▸ Exercise directions: Could you retype the material, starting at its first line and ending with the line holding "peón (blanco), shifted", and keep the pictures out?

§ §

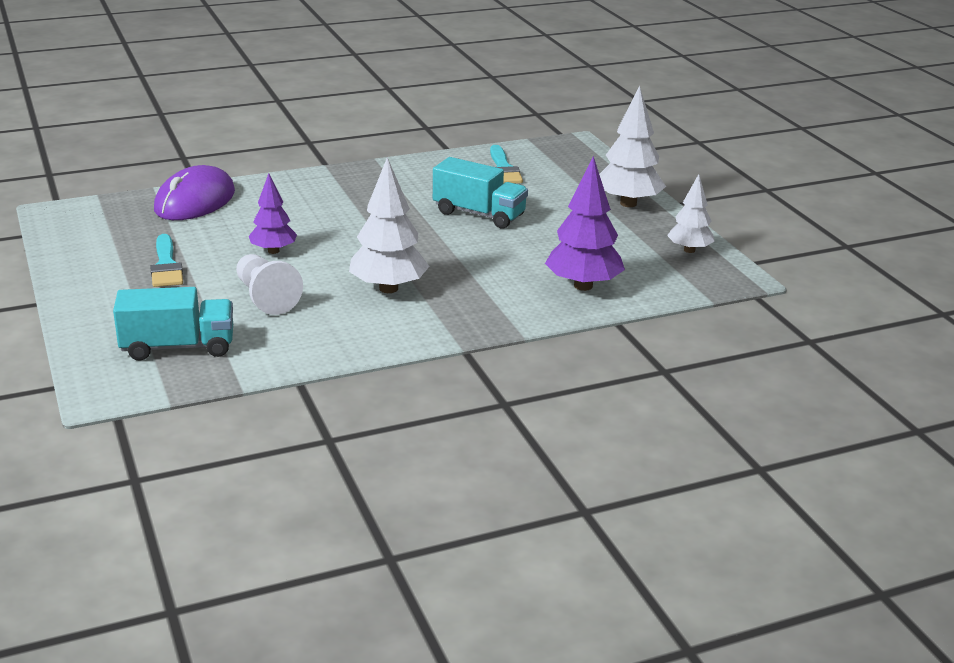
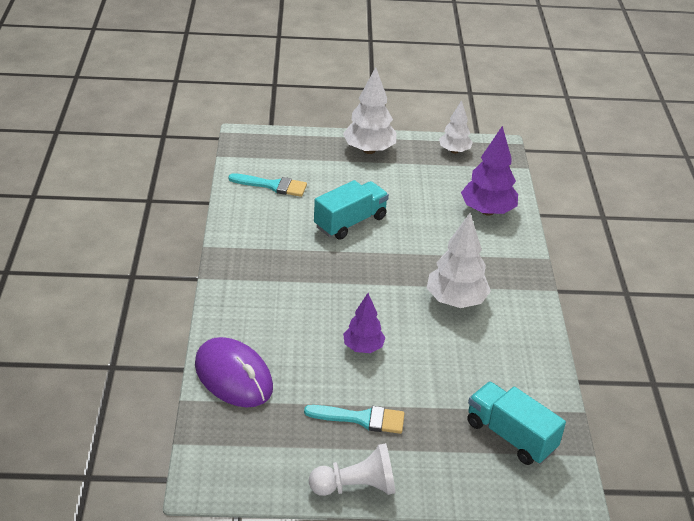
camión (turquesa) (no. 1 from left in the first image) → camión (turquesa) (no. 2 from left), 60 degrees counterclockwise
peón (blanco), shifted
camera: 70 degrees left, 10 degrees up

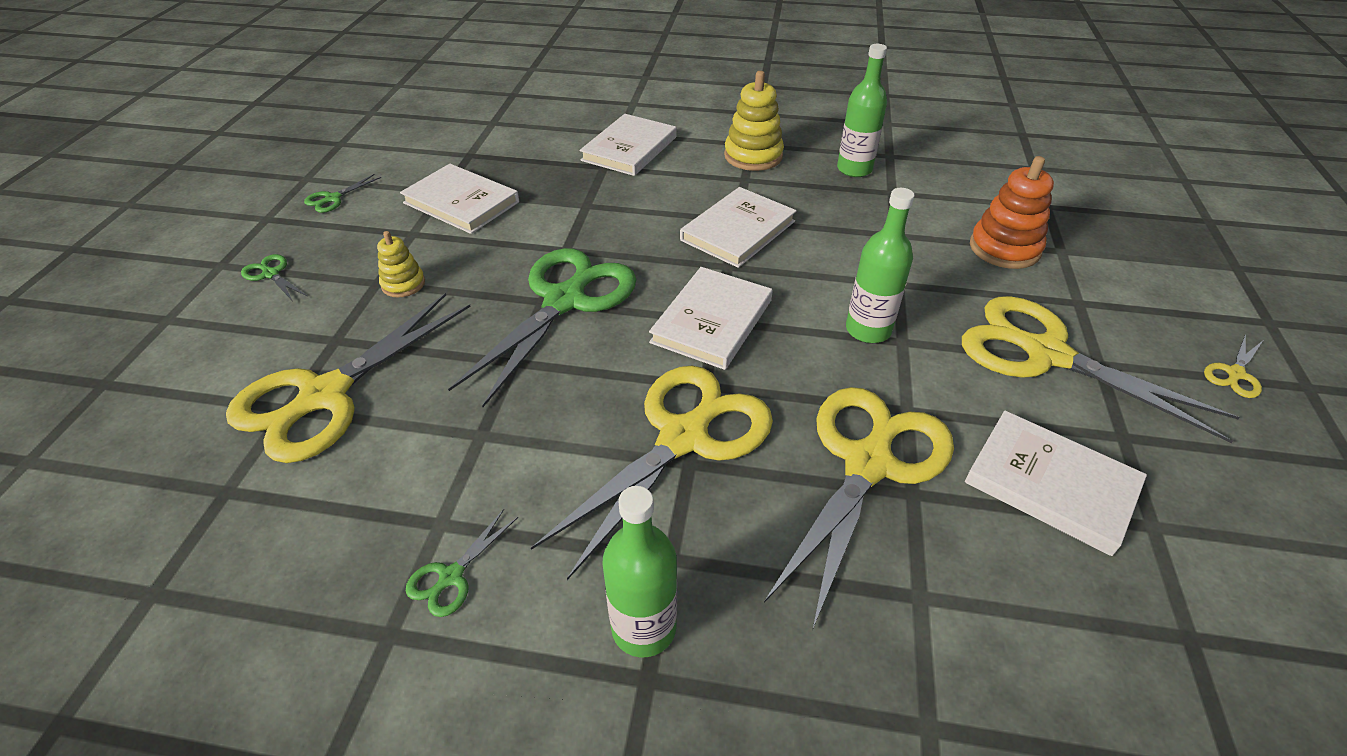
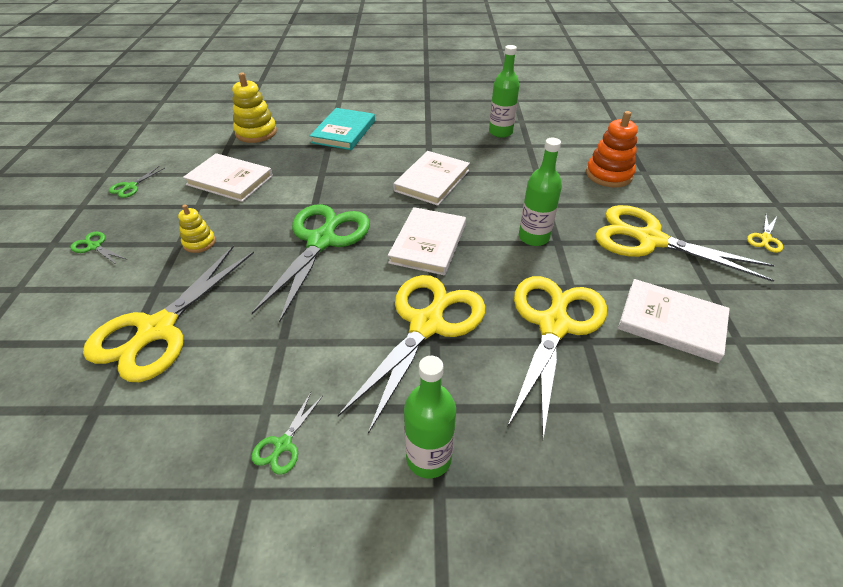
libro (blanco) (no. 2 from left) → libro (turquesa)
juguete apilable (amarillo) (no. 2 from left), shifted
camera: 10 degrees left, 0 degrees up

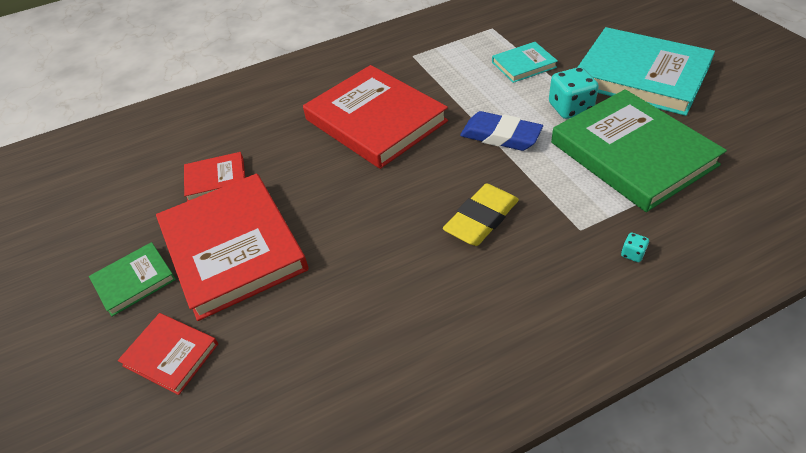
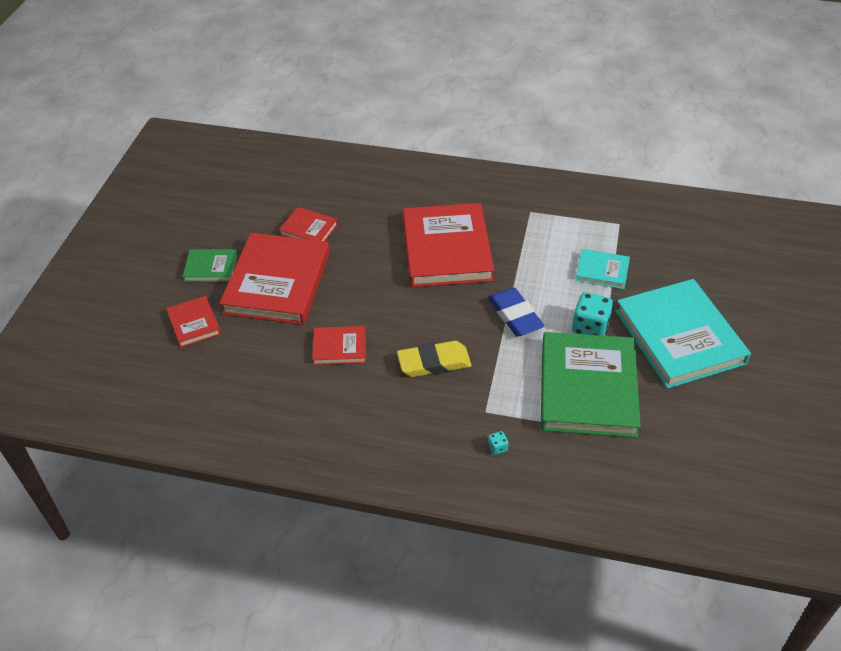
- → libro (rojo) (no. 4 from left)
camera: 35 degrees right, 0 degrees up

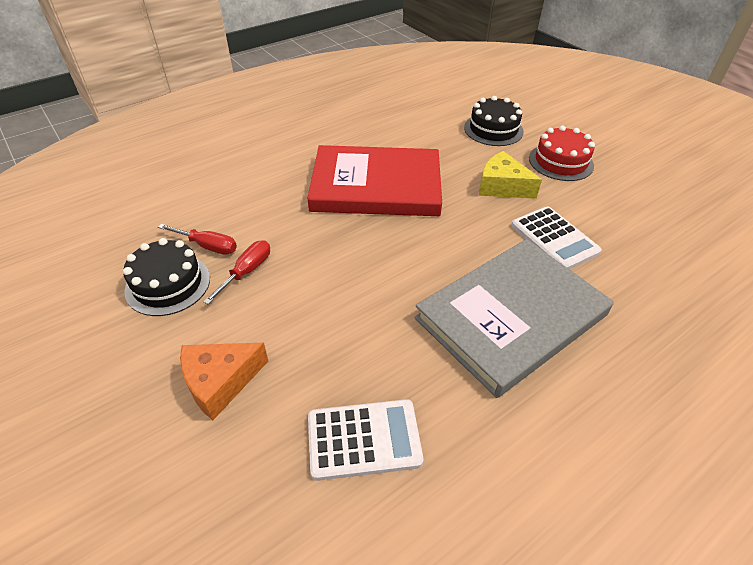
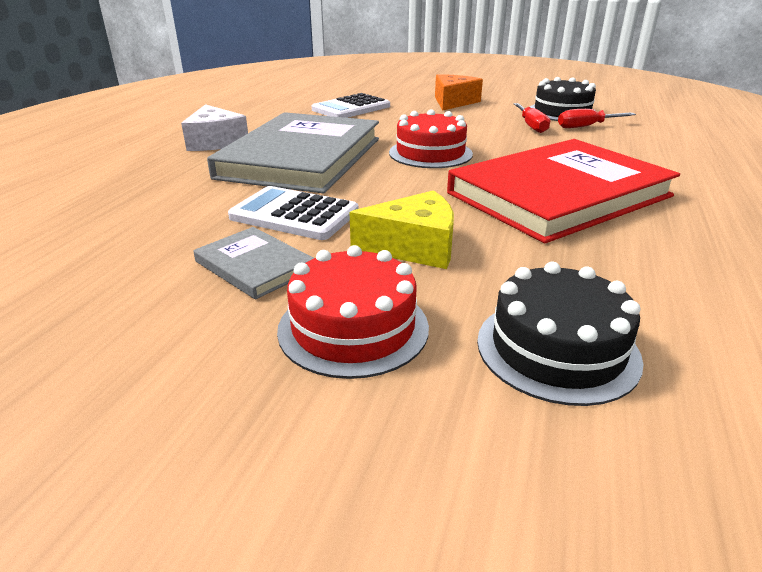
- → queso (blanco)
- → libro (gris) (no. 1 from left)
- → tarta (rojo) (no. 2 from left)
camera: 145 degrees right, 15 degrees down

§ §

▸ Exercise response:
camión (turquesa) (no. 1 from left in the first image) → camión (turquesa) (no. 2 from left), 60 degrees counterclockwise
peón (blanco), shifted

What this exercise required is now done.